**Information supplied**

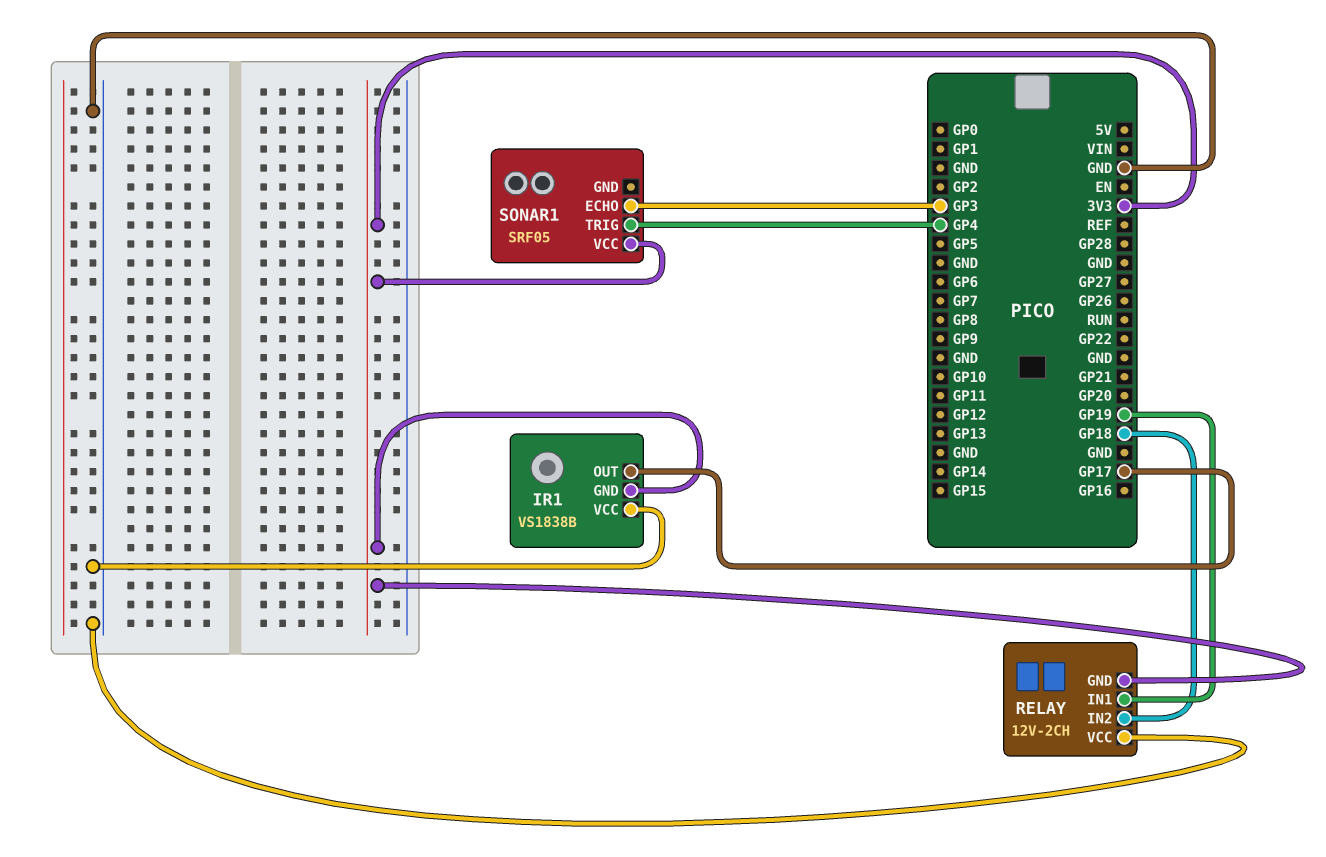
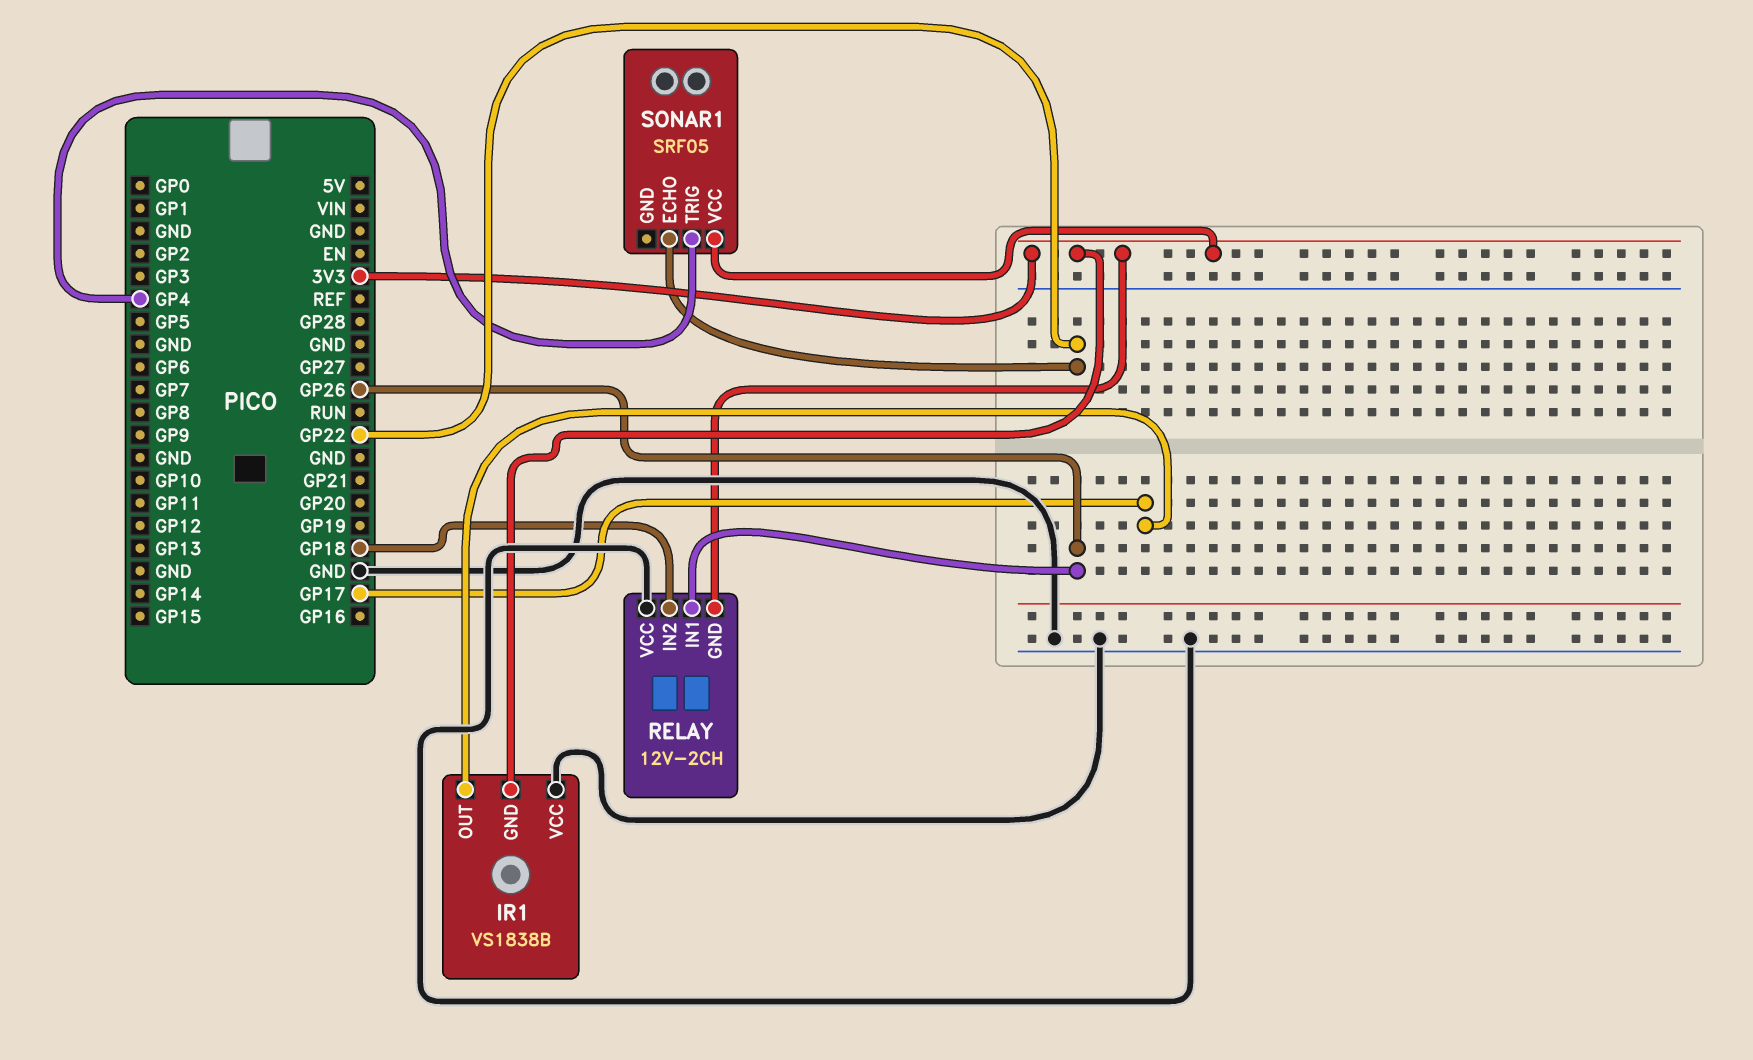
RELAY pin IN1: GP19 -> GP26
SONAR1 pin ECHO: GP3 -> GP22

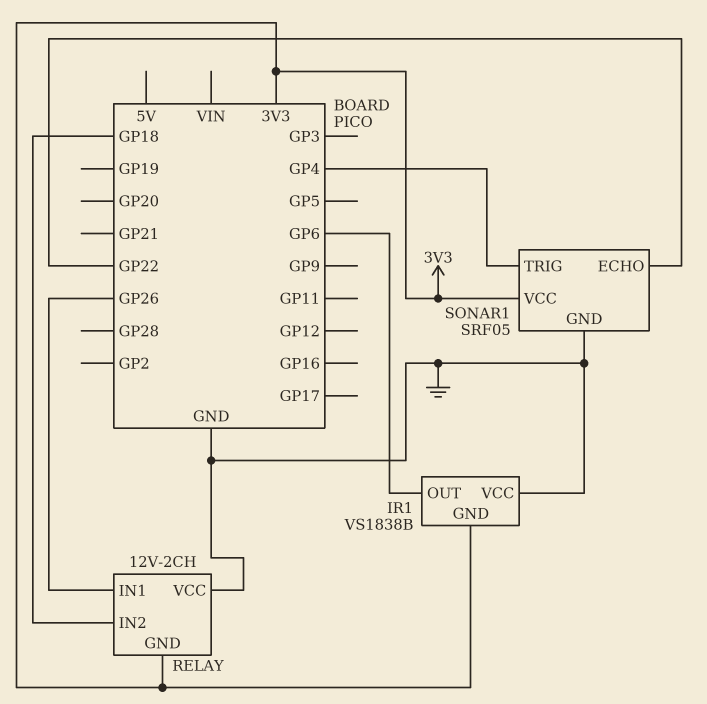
IR1 pin OUT: GP17 -> GP6
SONAR1 pin GND: none -> GND

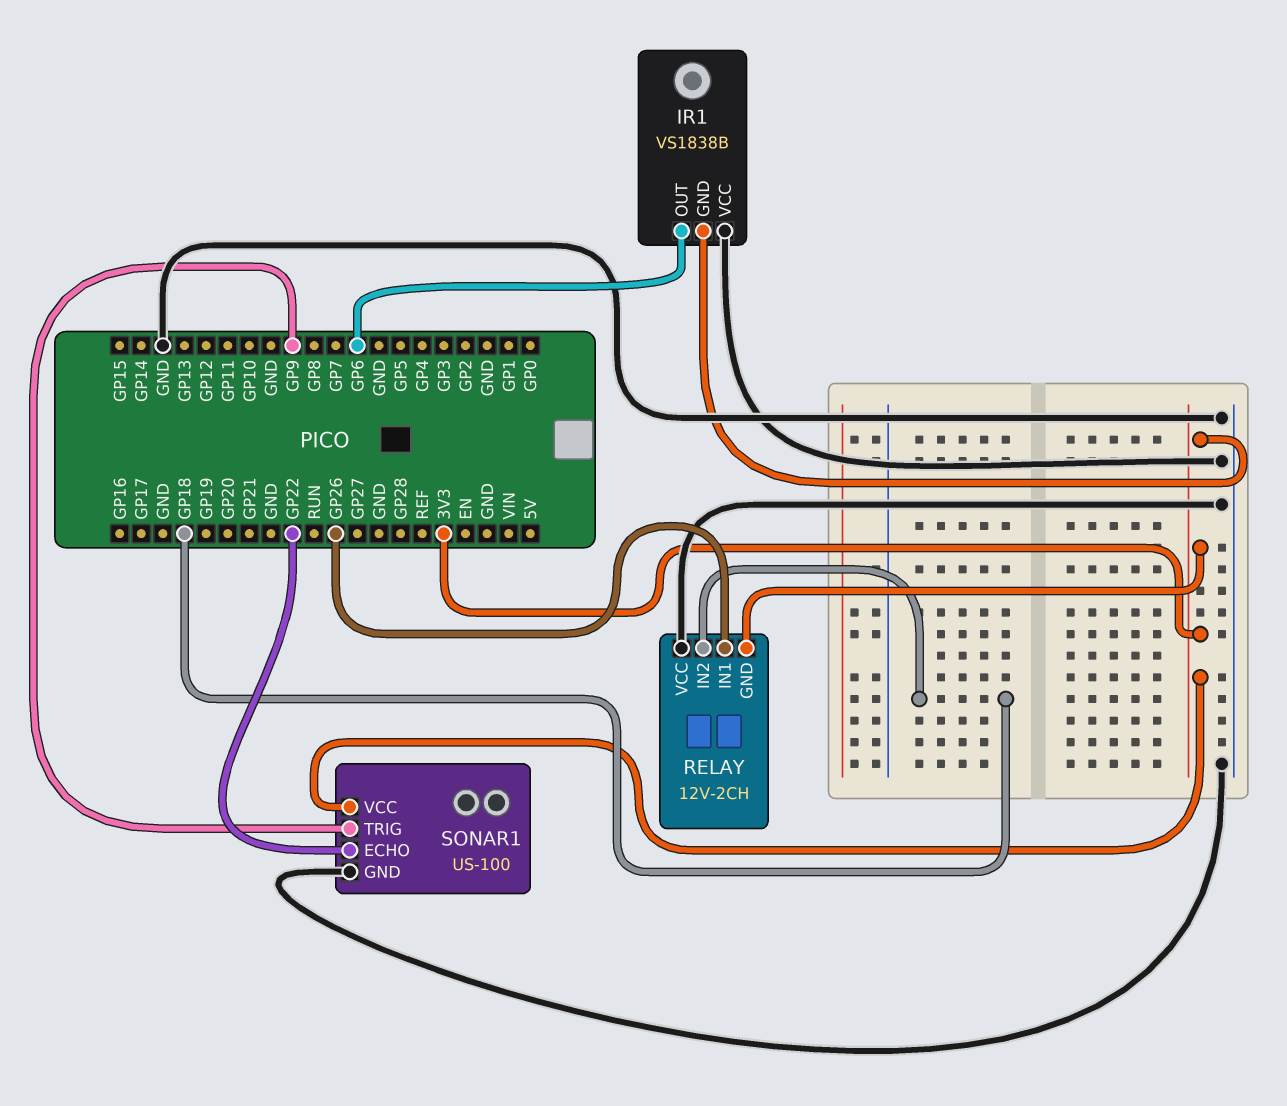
SONAR1: SRF05 -> US-100
SONAR1 pin TRIG: GP4 -> GP9

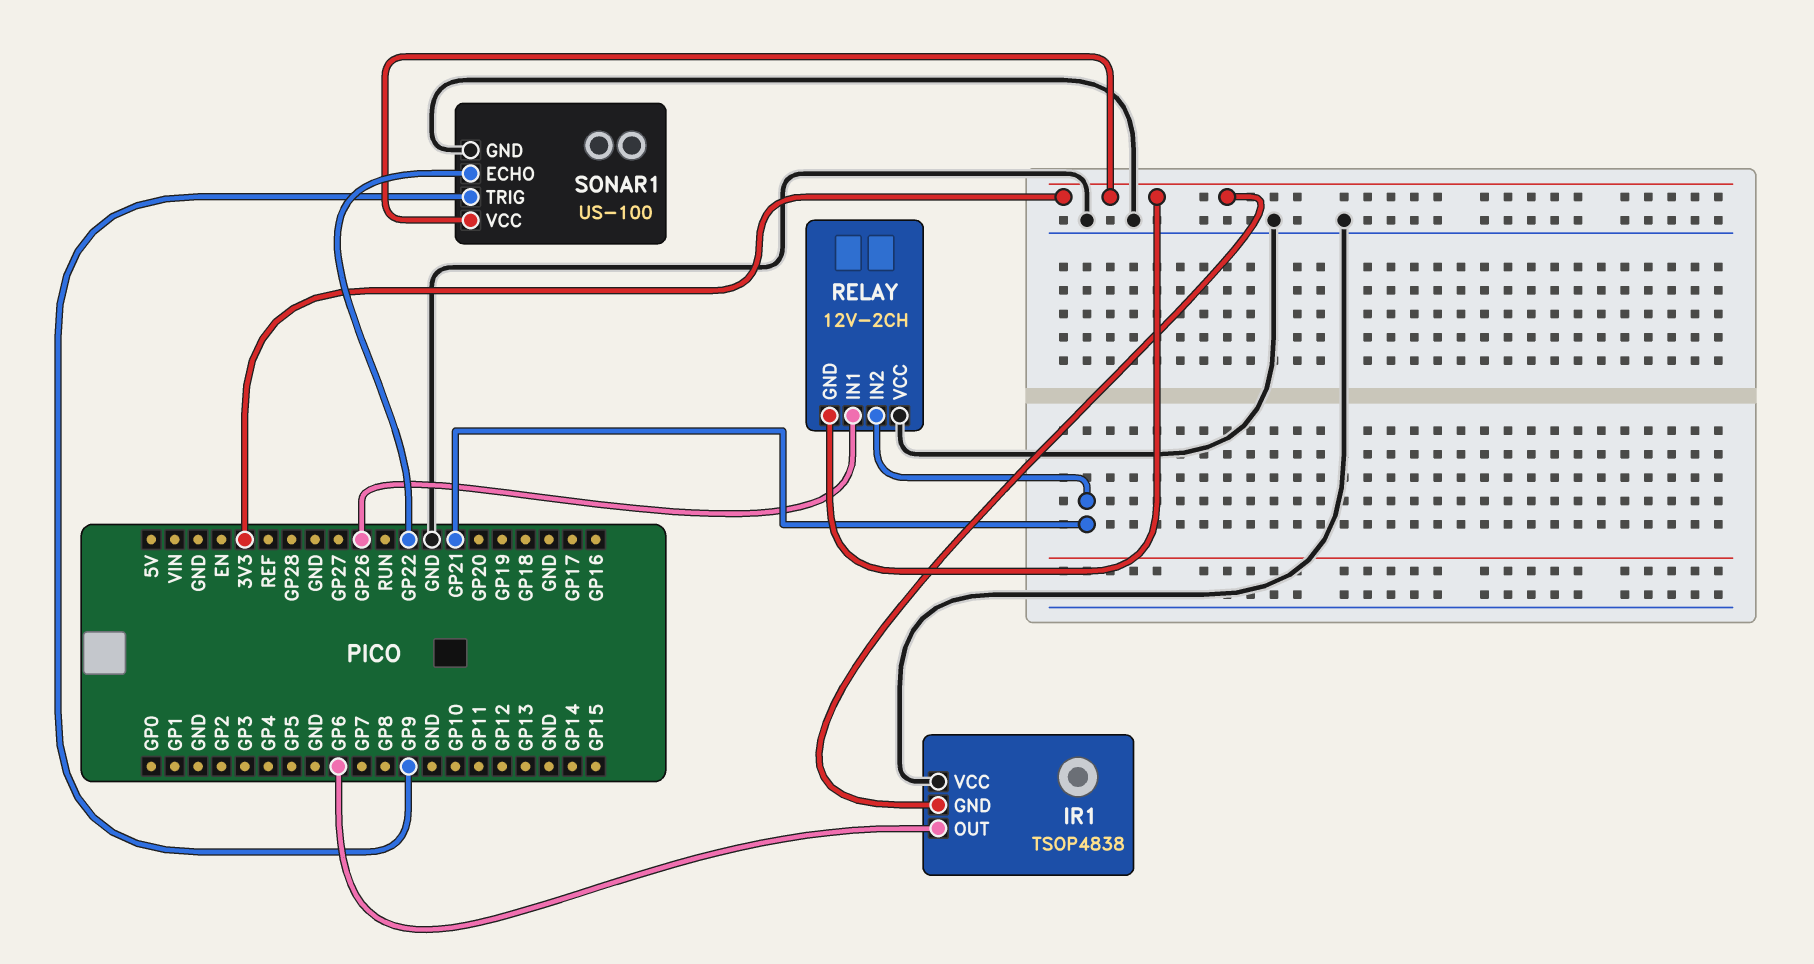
IR1: VS1838B -> TSOP4838
RELAY pin IN2: GP18 -> GP21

**What is needed**
Every line from the one containing "SONAR1 pin GND: none -> GND" to the last line of the material must be returned exactly. Leave out any pictures.

**Written answer**
SONAR1 pin GND: none -> GND

SONAR1: SRF05 -> US-100
SONAR1 pin TRIG: GP4 -> GP9

IR1: VS1838B -> TSOP4838
RELAY pin IN2: GP18 -> GP21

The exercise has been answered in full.